*** Opening DATA LISTING ***

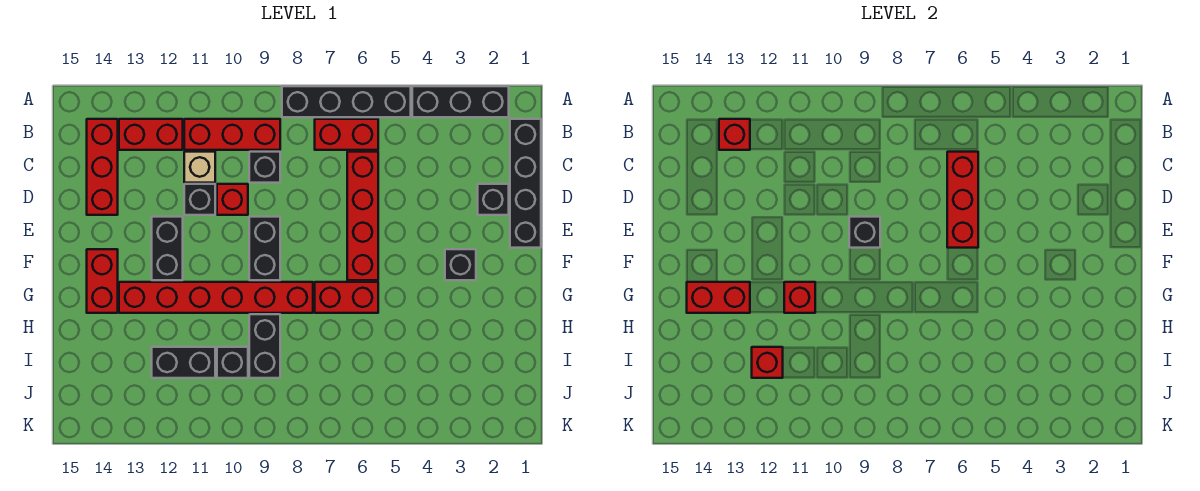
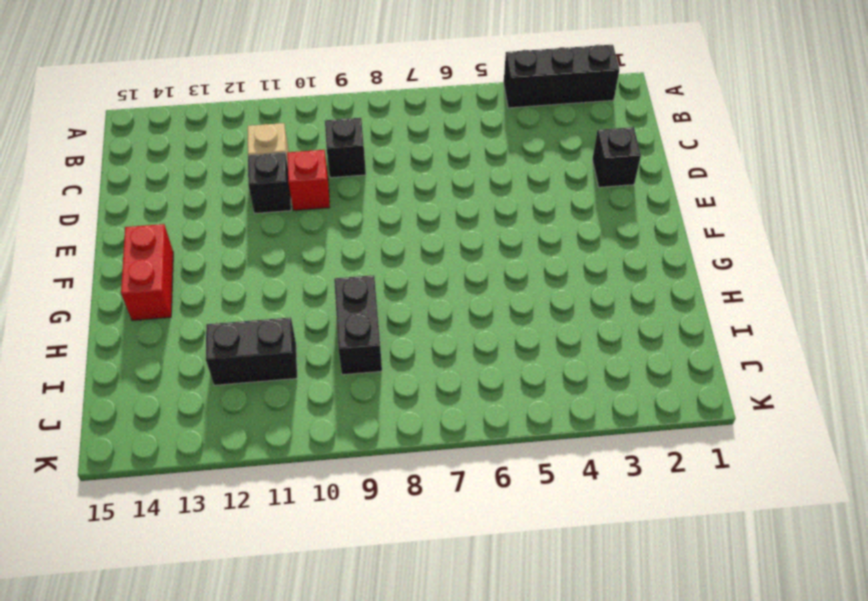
none -> black brick A5:A8 level 1
none -> black brick B1:E1 level 1
none -> red brick B6:B7 level 1

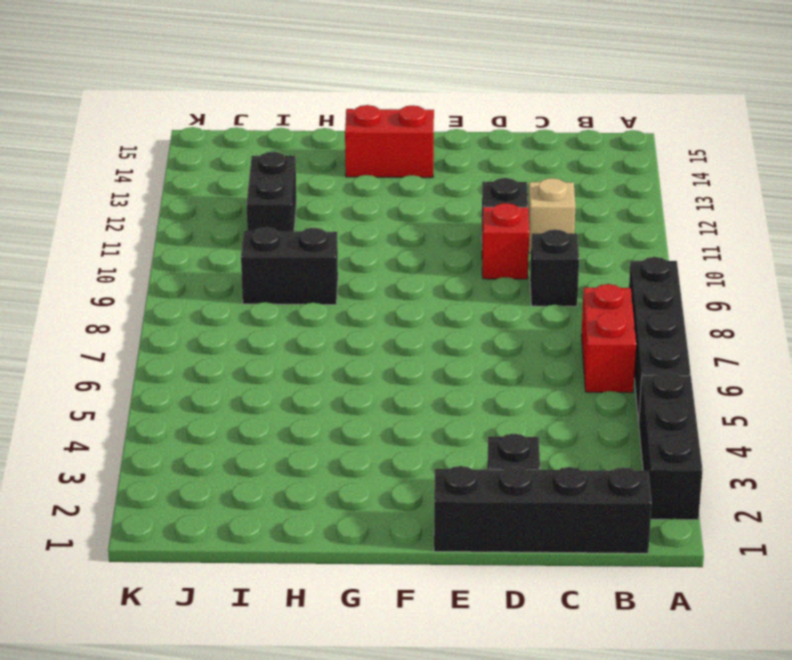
none -> red brick B9:B11 level 1
none -> red brick B12:B13 level 1
none -> red brick B14:D14 level 1

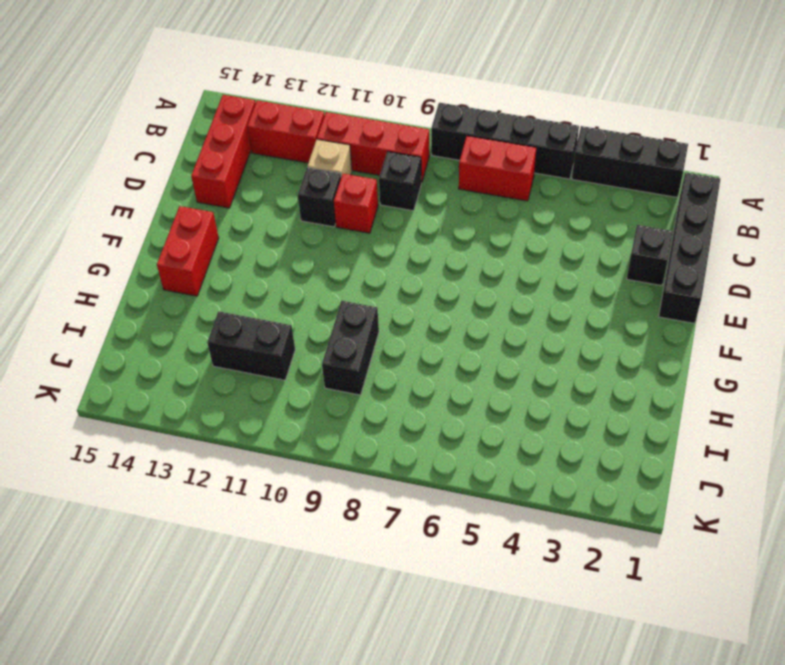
none -> red brick C6:F6 level 1
none -> black brick E9:F9 level 1
none -> black brick E12:F12 level 1

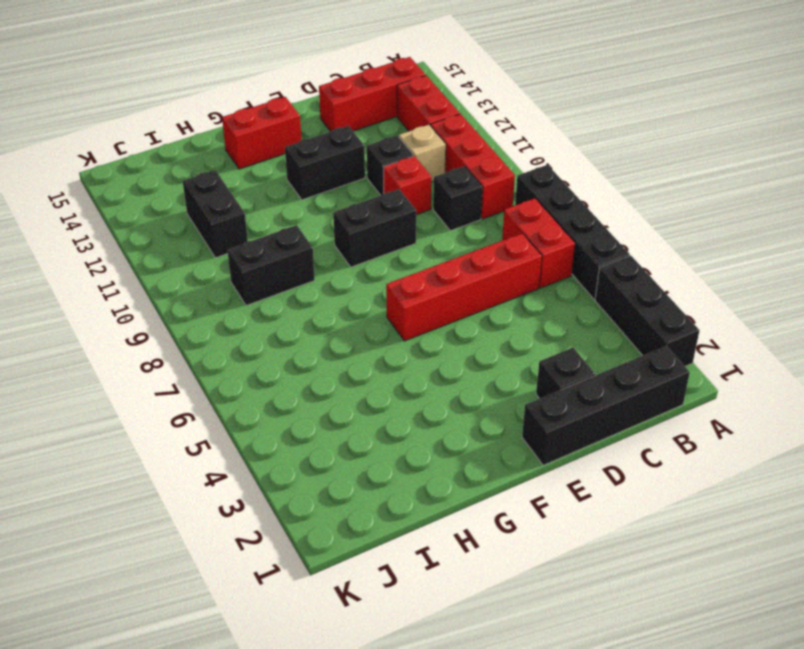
none -> black brick F3 level 1
none -> red brick G6:G7 level 1
none -> red brick G8:G13 level 1

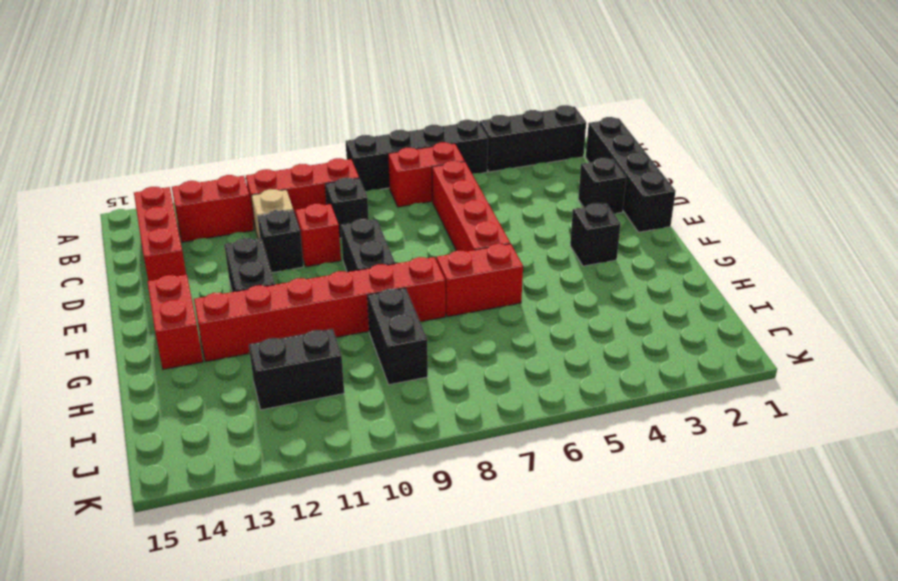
none -> black brick I10 level 1
none -> red brick B13 level 2
none -> red brick C6:E6 level 2

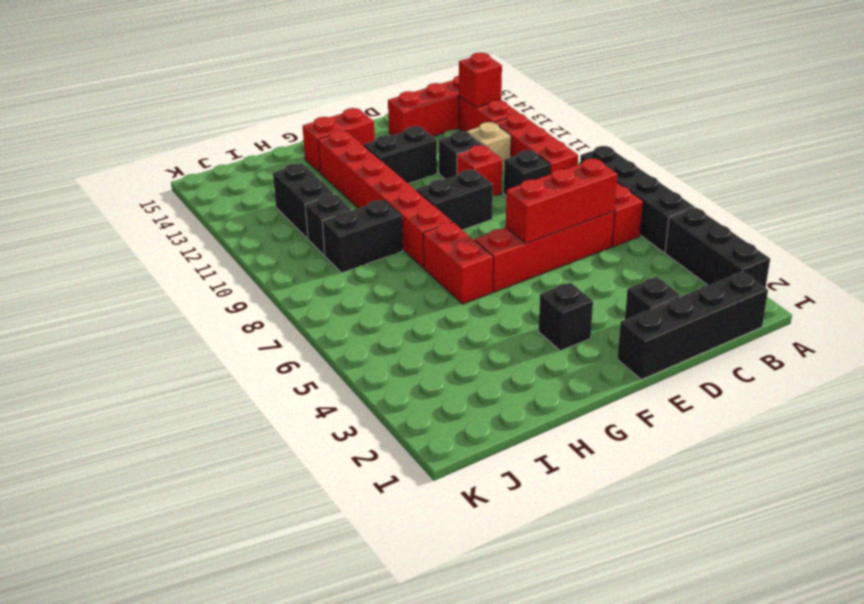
none -> black brick E9 level 2
none -> red brick G11 level 2
none -> red brick G13:G14 level 2

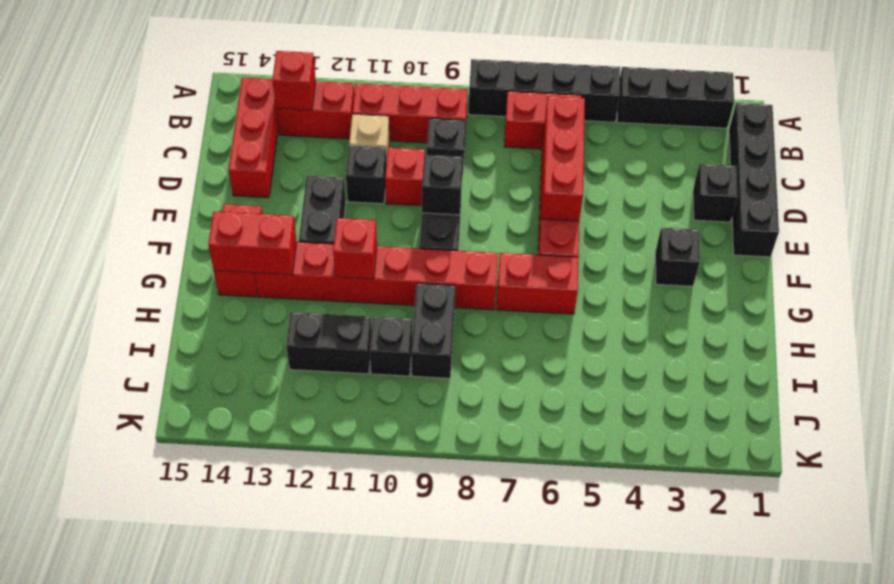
none -> red brick I12 level 2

*** Closing DATA LISTING ***

The last line of the entries marks the end, and the line with "none -> black brick E9:F9 level 1" marks the start. Output exactly those two lines and every line between them, nothing else, with the pictures left out.

none -> black brick E9:F9 level 1
none -> black brick E12:F12 level 1

none -> black brick F3 level 1
none -> red brick G6:G7 level 1
none -> red brick G8:G13 level 1

none -> black brick I10 level 1
none -> red brick B13 level 2
none -> red brick C6:E6 level 2

none -> black brick E9 level 2
none -> red brick G11 level 2
none -> red brick G13:G14 level 2

none -> red brick I12 level 2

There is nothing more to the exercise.